[MATERIAL TO PROCESS — start]
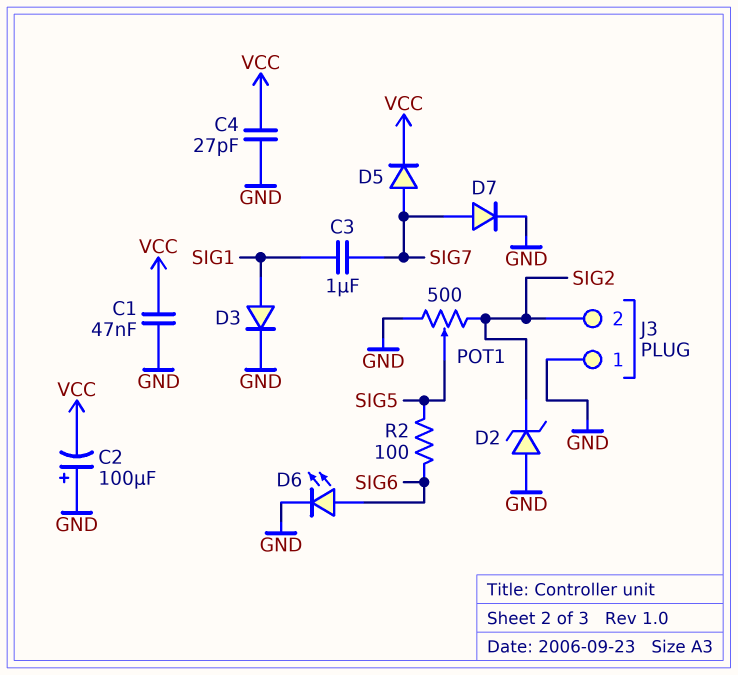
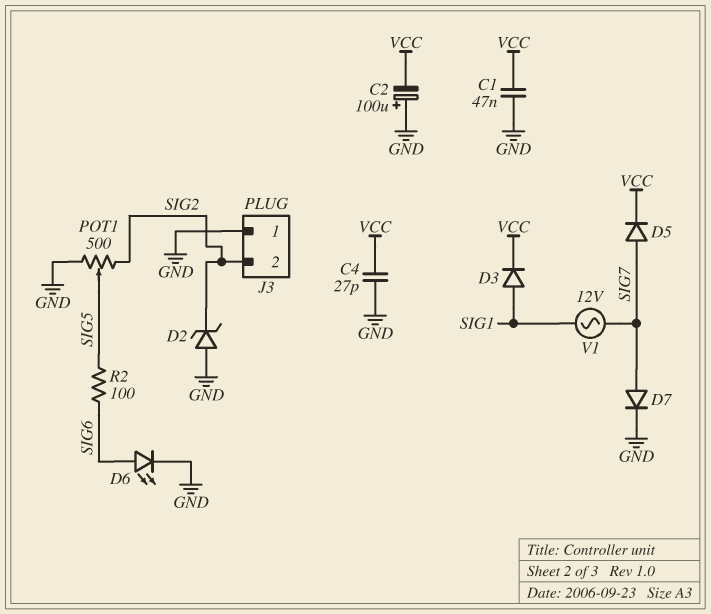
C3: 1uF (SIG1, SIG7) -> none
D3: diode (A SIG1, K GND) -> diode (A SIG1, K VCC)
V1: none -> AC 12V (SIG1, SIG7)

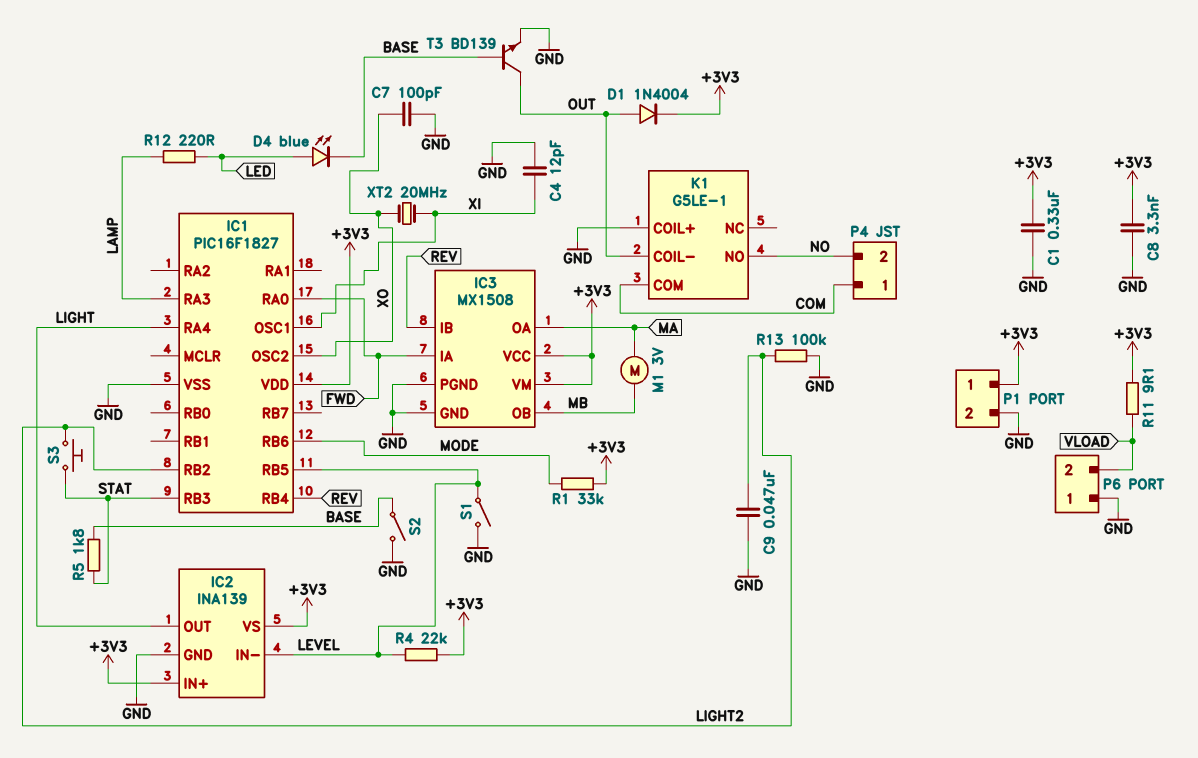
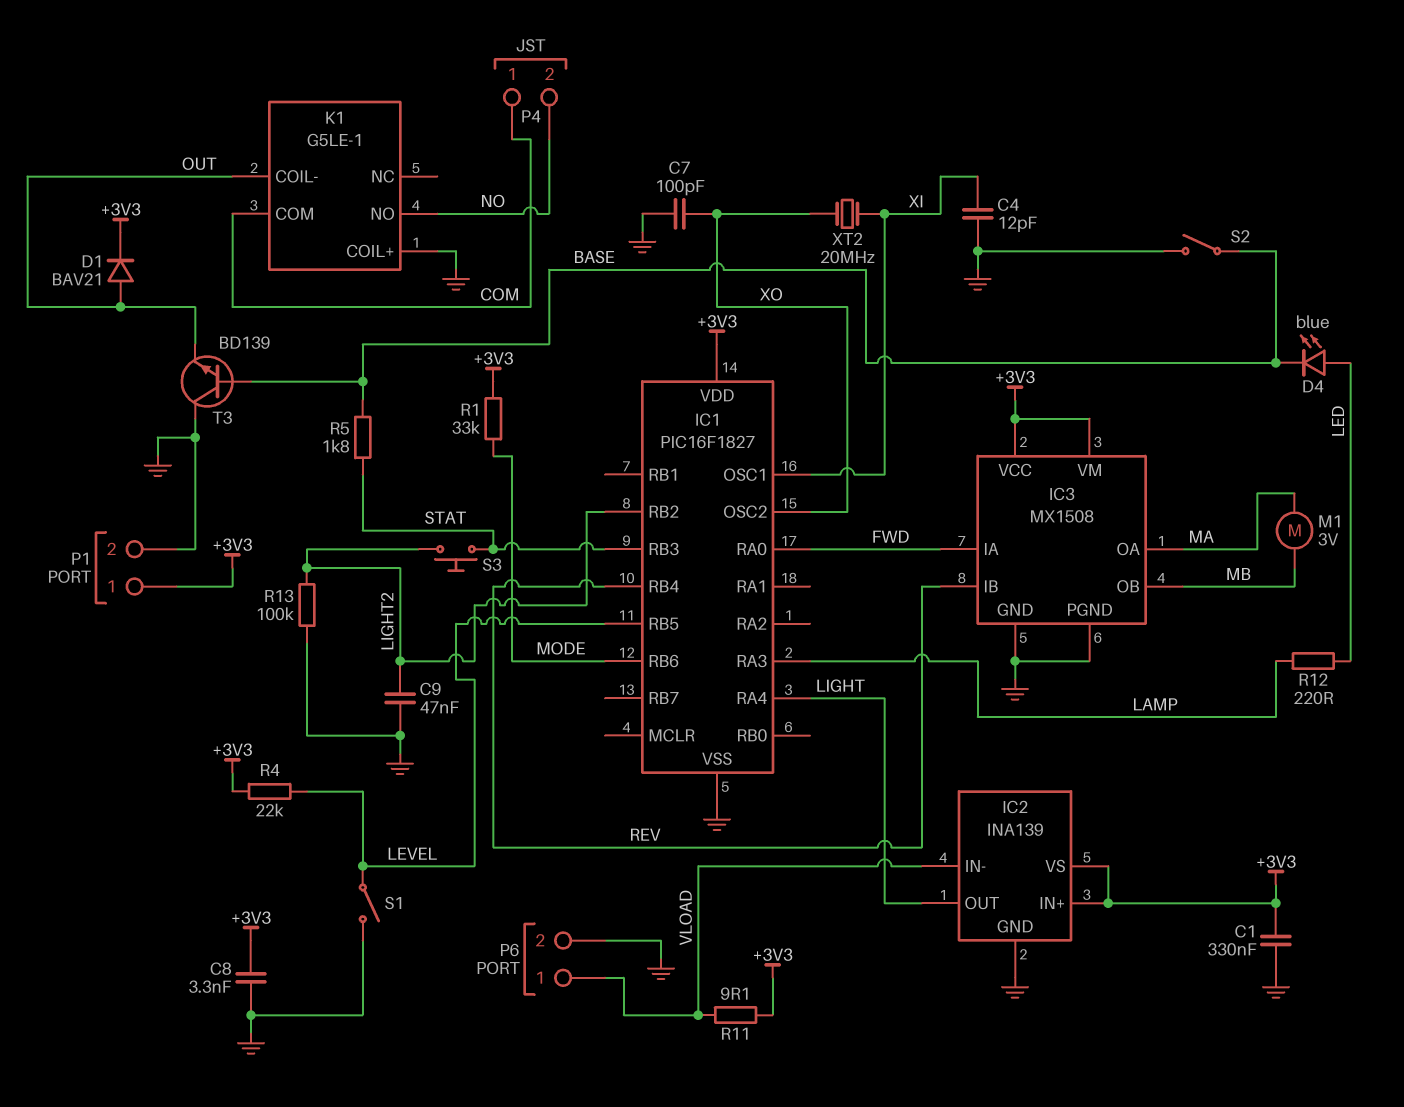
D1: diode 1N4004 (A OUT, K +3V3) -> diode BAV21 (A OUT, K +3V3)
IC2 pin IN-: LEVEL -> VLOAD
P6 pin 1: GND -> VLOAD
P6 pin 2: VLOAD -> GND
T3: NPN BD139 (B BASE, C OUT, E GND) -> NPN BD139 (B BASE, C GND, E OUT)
[MATERIAL TO PROCESS — finish]
EXERCISE DIRECTIONS>
Leave the images out and transcribe the rest of the material exactly.

ANSWER TO THIS EXERCISE>
C3: 1uF (SIG1, SIG7) -> none
D3: diode (A SIG1, K GND) -> diode (A SIG1, K VCC)
V1: none -> AC 12V (SIG1, SIG7)

D1: diode 1N4004 (A OUT, K +3V3) -> diode BAV21 (A OUT, K +3V3)
IC2 pin IN-: LEVEL -> VLOAD
P6 pin 1: GND -> VLOAD
P6 pin 2: VLOAD -> GND
T3: NPN BD139 (B BASE, C OUT, E GND) -> NPN BD139 (B BASE, C GND, E OUT)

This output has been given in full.